- _WHAT IS EXPECTED_
Keep the wording of every entry exactly as it is while leaving the pictures out of your copy.
--- --- ---
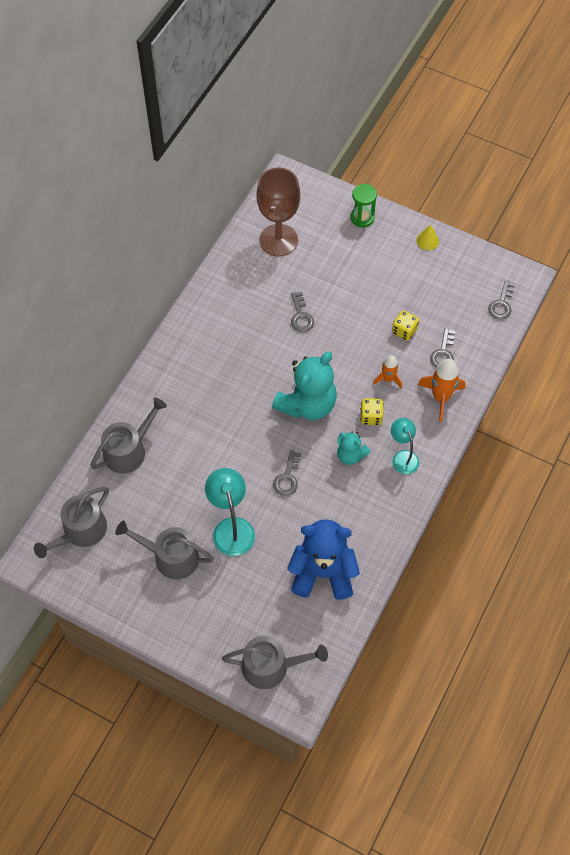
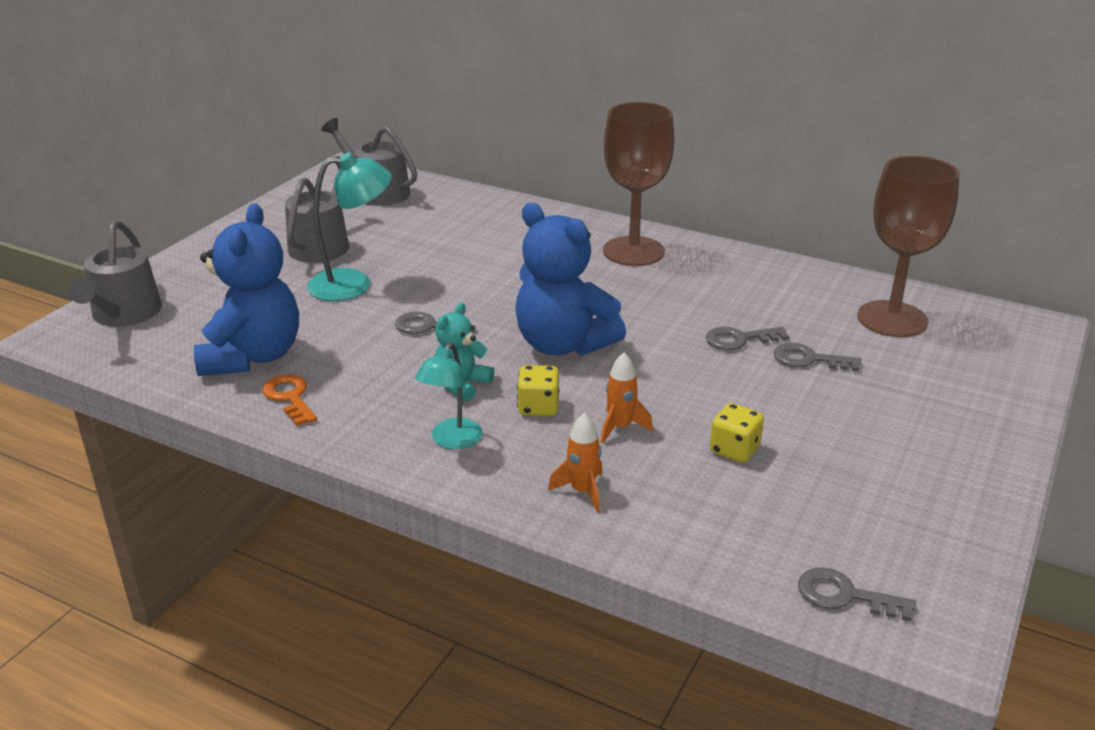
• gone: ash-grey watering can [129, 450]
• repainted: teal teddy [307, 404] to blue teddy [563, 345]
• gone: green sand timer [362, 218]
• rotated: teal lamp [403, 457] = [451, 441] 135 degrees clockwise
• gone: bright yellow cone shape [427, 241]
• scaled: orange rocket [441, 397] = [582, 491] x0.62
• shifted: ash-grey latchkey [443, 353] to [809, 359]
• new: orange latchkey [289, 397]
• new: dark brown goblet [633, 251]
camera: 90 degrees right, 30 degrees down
--- --- ---
- _EXERCISE RESPONSE_
• gone: ash-grey watering can [129, 450]
• repainted: teal teddy [307, 404] to blue teddy [563, 345]
• gone: green sand timer [362, 218]
• rotated: teal lamp [403, 457] = [451, 441] 135 degrees clockwise
• gone: bright yellow cone shape [427, 241]
• scaled: orange rocket [441, 397] = [582, 491] x0.62
• shifted: ash-grey latchkey [443, 353] to [809, 359]
• new: orange latchkey [289, 397]
• new: dark brown goblet [633, 251]
camera: 90 degrees right, 30 degrees down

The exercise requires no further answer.